DATASET EXTRACT:

┌──

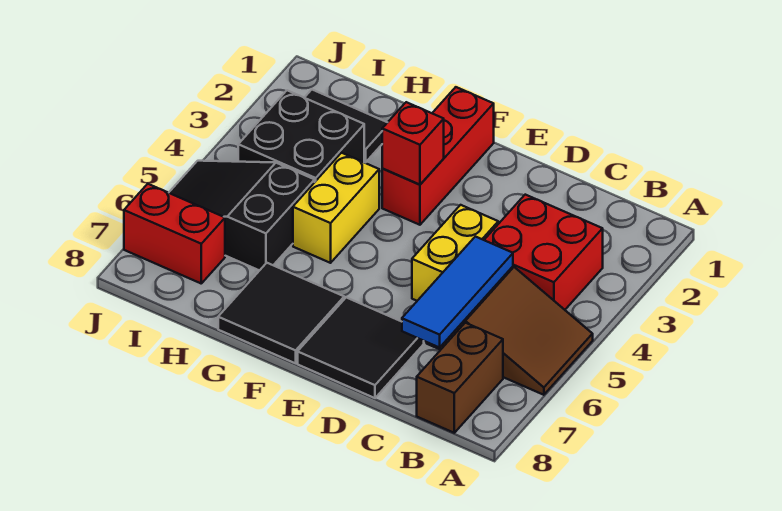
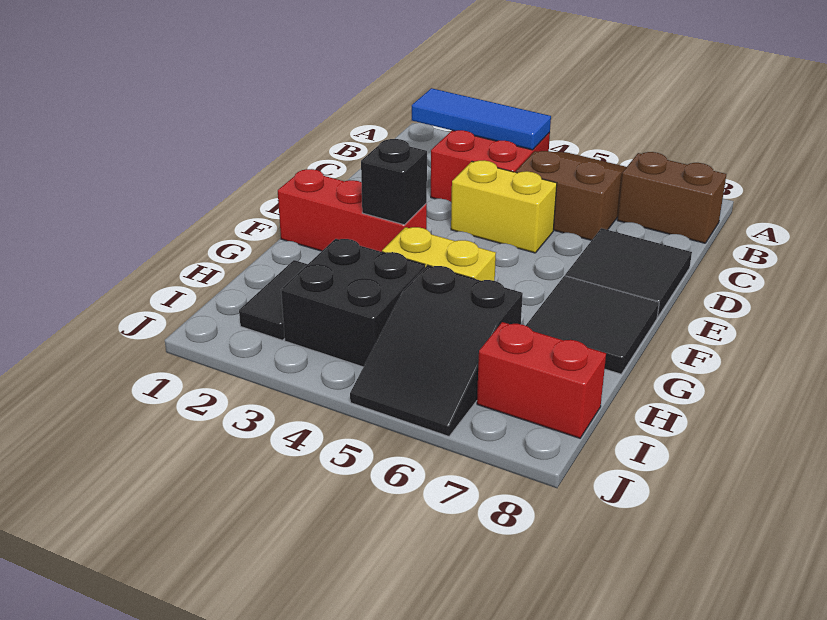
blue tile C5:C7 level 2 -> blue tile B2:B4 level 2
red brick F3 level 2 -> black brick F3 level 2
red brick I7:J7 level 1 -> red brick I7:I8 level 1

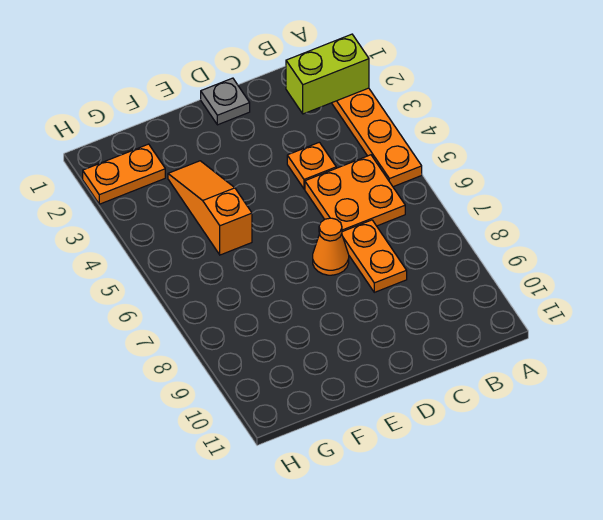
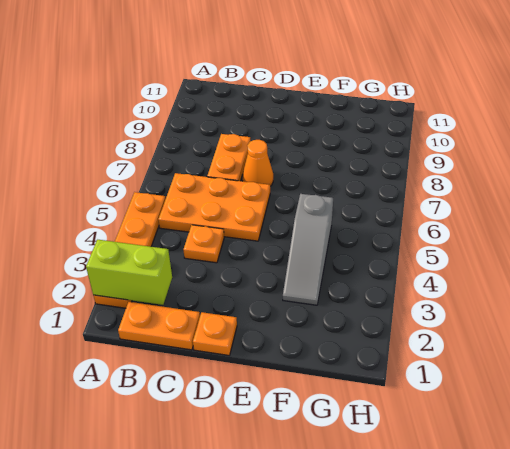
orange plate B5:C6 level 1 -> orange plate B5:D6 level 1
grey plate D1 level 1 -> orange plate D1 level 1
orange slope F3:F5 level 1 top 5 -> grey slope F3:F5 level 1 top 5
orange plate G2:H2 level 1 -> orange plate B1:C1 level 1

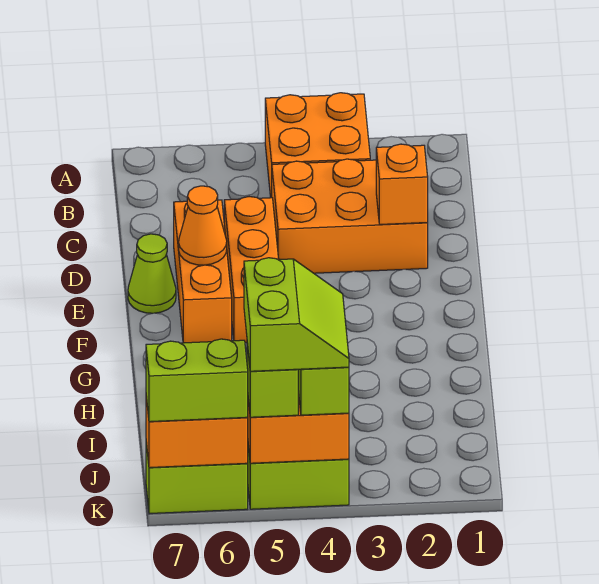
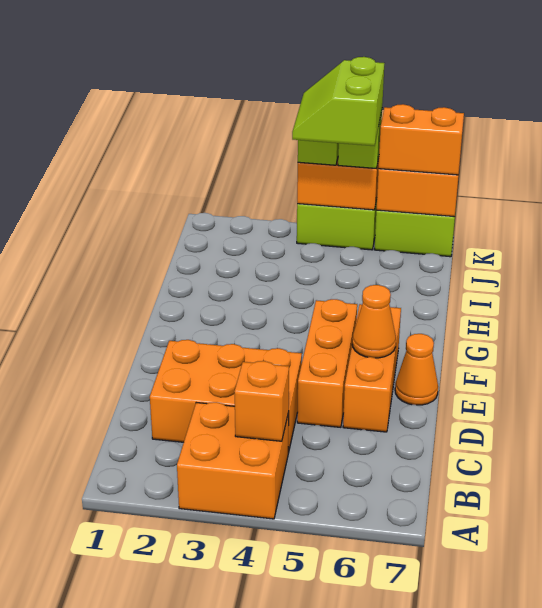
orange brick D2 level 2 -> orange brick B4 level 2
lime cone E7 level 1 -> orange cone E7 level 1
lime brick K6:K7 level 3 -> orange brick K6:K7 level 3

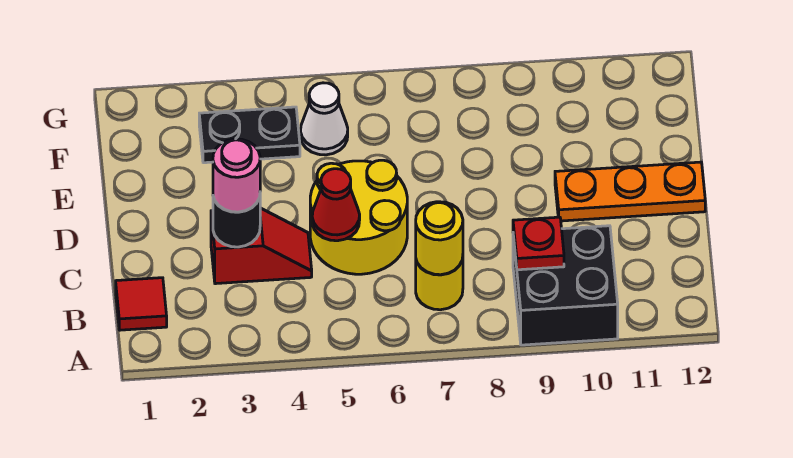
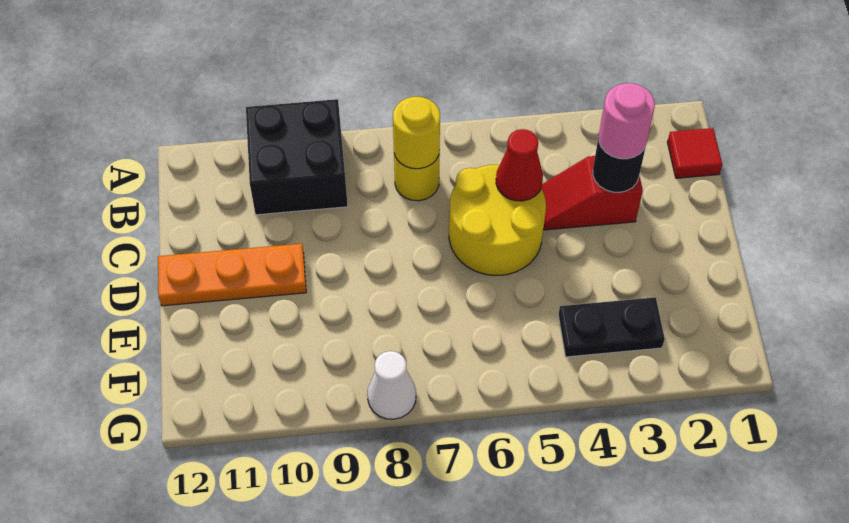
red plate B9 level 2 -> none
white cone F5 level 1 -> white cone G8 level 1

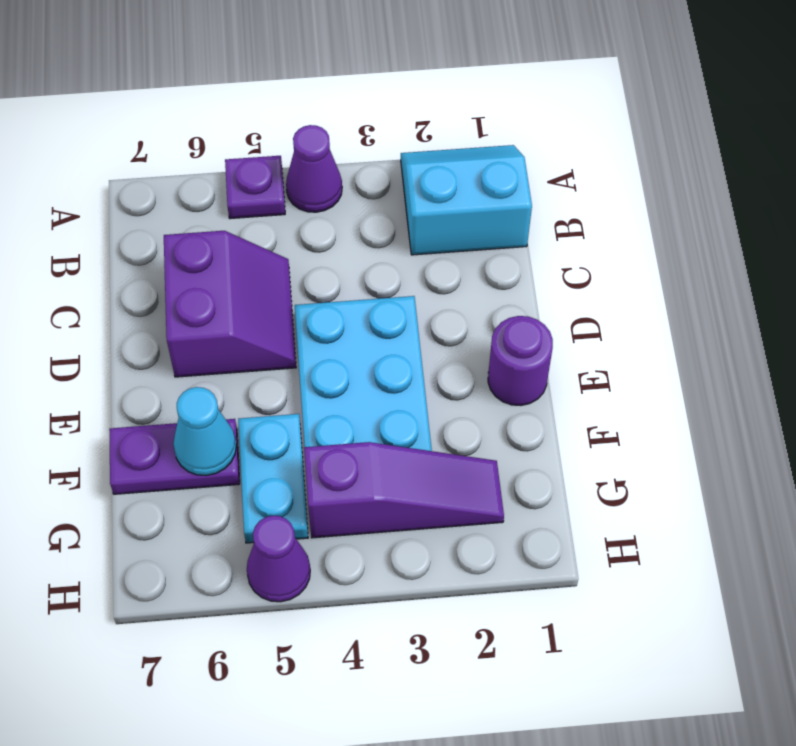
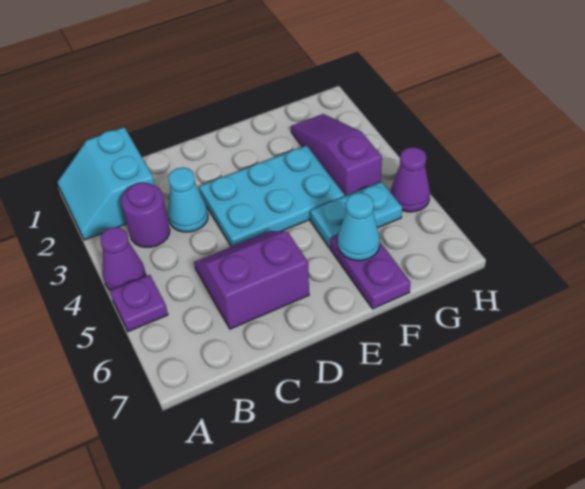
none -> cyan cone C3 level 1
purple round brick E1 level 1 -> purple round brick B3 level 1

└──
┌──

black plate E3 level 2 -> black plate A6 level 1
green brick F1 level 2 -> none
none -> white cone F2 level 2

└──

WORK INSTRUCTIONS:
Check each line of the records for "black" and copy the ones that contain it.

TASK SOLUTION:
red brick F3 level 2 -> black brick F3 level 2
black plate E3 level 2 -> black plate A6 level 1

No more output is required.